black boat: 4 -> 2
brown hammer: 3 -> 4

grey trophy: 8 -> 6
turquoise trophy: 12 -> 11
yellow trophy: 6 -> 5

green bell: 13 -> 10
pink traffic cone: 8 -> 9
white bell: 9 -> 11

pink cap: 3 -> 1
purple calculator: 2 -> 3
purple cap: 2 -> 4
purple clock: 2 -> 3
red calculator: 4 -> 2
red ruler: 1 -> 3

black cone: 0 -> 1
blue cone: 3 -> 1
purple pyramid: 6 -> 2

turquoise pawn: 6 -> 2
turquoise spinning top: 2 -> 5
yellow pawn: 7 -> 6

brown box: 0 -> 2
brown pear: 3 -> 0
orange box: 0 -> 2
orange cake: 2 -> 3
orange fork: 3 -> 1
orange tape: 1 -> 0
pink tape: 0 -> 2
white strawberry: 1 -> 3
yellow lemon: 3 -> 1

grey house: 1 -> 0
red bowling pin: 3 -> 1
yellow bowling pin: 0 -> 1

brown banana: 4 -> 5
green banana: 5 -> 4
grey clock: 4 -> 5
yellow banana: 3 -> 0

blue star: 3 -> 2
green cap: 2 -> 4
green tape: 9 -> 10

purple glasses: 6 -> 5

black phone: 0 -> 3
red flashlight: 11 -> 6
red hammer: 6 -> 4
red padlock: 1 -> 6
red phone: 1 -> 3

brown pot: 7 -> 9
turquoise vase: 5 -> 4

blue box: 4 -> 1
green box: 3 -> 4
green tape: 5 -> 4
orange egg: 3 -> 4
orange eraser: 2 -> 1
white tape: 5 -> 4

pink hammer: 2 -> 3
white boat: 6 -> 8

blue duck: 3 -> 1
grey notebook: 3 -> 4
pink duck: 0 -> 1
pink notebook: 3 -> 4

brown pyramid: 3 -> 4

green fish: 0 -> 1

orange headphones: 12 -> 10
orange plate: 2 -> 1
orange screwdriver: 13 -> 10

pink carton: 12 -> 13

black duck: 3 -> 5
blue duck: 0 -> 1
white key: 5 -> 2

Exercise instructions:
Copy down every line of the material above that includes the string "black".

Solution:
black boat: 4 -> 2
black cone: 0 -> 1
black phone: 0 -> 3
black duck: 3 -> 5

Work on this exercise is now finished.